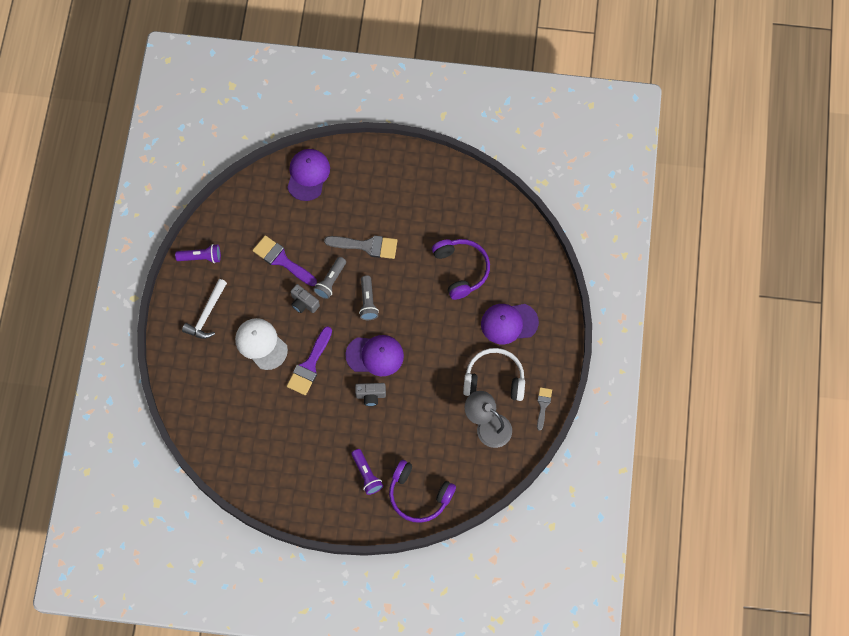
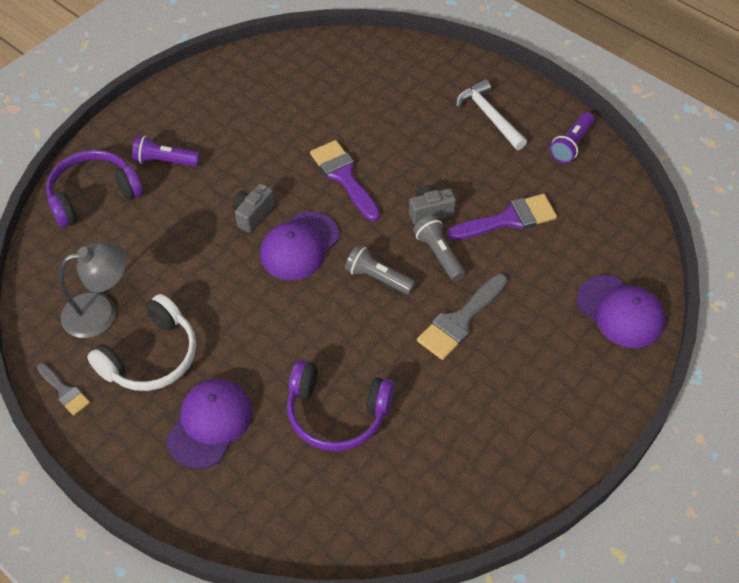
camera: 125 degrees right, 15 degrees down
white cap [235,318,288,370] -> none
────────────────────────────────────────
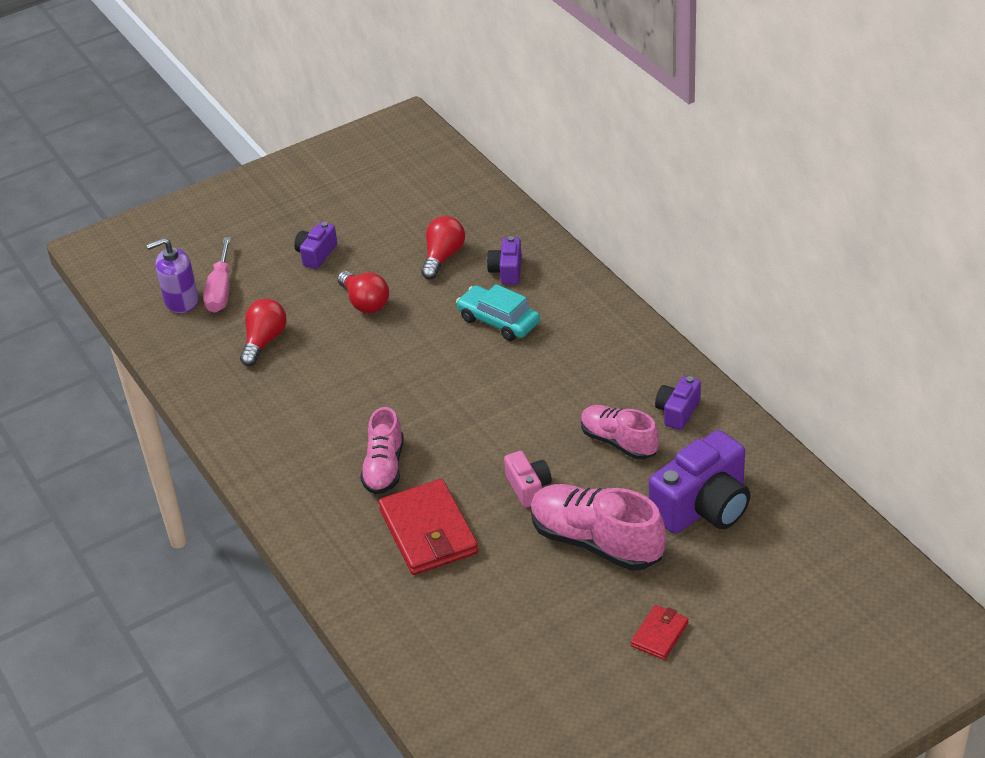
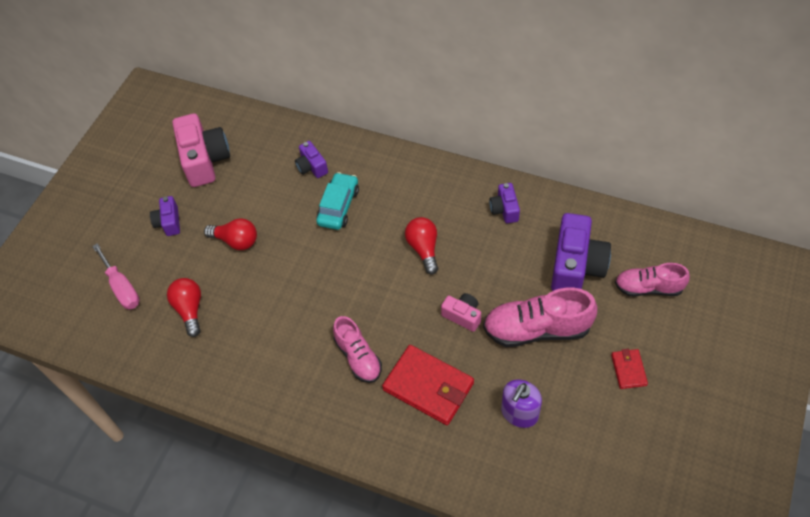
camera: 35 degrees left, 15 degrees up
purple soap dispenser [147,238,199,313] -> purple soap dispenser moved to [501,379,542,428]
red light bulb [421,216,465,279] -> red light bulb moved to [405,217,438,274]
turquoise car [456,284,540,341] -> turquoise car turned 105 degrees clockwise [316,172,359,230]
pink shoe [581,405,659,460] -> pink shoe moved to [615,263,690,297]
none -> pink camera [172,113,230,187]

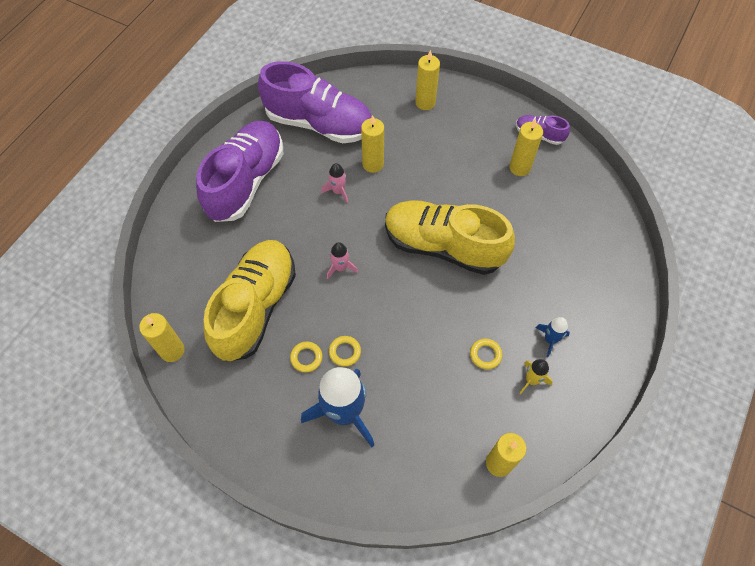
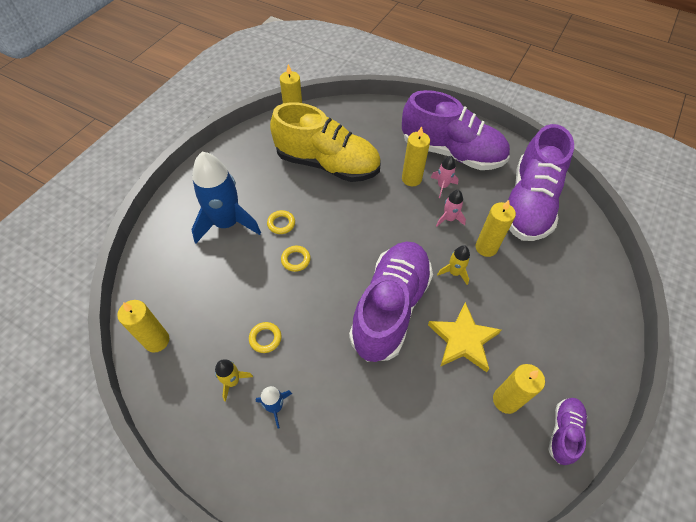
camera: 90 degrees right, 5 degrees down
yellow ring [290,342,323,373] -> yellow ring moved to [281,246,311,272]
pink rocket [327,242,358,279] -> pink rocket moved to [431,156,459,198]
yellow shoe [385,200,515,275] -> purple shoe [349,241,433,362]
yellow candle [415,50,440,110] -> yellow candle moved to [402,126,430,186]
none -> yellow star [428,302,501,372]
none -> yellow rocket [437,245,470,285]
────────────────────────────────────────
(About this exercise)
Search the data for the string "right" and copy out every line where it is found.

(Response box)
camera: 125 degrees right, 15 degrees down
camera: 90 degrees right, 5 degrees down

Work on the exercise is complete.